(Data records)
● ● ●

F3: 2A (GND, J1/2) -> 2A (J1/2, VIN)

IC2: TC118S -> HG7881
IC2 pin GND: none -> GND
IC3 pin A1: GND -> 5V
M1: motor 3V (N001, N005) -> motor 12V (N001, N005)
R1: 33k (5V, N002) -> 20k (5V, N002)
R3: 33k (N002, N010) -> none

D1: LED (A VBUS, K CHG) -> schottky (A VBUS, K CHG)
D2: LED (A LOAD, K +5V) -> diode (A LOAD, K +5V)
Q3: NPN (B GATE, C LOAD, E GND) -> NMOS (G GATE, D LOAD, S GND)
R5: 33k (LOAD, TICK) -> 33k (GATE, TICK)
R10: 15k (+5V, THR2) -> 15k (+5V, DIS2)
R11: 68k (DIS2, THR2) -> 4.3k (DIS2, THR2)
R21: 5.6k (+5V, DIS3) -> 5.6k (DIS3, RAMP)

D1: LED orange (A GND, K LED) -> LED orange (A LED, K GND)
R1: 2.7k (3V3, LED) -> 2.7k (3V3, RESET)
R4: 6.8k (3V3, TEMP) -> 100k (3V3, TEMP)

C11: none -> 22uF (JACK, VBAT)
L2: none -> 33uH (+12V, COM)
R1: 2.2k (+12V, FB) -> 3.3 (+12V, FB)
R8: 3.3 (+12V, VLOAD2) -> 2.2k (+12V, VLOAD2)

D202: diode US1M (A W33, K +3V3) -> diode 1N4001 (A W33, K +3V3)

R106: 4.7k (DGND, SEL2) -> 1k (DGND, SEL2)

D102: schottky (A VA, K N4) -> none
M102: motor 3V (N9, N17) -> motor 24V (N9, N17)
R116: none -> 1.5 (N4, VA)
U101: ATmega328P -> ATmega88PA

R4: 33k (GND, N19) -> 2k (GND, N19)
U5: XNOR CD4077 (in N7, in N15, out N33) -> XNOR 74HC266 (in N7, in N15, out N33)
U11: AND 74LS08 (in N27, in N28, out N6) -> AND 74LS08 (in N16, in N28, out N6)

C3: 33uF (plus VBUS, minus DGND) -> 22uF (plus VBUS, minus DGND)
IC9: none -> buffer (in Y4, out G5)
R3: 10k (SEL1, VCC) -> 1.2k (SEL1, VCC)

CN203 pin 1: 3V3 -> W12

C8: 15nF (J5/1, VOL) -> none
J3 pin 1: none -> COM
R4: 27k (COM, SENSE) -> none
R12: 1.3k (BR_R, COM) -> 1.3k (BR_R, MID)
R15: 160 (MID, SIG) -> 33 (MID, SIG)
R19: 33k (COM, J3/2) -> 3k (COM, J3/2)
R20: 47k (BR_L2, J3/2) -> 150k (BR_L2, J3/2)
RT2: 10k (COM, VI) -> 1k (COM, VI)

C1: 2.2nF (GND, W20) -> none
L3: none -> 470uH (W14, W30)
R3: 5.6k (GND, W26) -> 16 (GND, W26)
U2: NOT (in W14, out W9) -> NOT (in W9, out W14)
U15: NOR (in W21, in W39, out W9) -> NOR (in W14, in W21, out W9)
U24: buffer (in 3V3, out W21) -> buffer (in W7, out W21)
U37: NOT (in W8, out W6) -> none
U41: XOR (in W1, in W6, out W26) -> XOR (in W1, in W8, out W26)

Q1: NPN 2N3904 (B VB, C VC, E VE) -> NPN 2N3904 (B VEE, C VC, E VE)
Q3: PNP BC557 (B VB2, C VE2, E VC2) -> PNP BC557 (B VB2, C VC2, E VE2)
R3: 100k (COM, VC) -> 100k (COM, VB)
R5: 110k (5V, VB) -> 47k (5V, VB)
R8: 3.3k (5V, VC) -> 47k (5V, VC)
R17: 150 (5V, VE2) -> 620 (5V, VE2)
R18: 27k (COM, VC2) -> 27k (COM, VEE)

● ● ●

Requirement:
The word "diode" appears on some lines of the data above; count those lines and give only the total.

Answer for this exercise:
2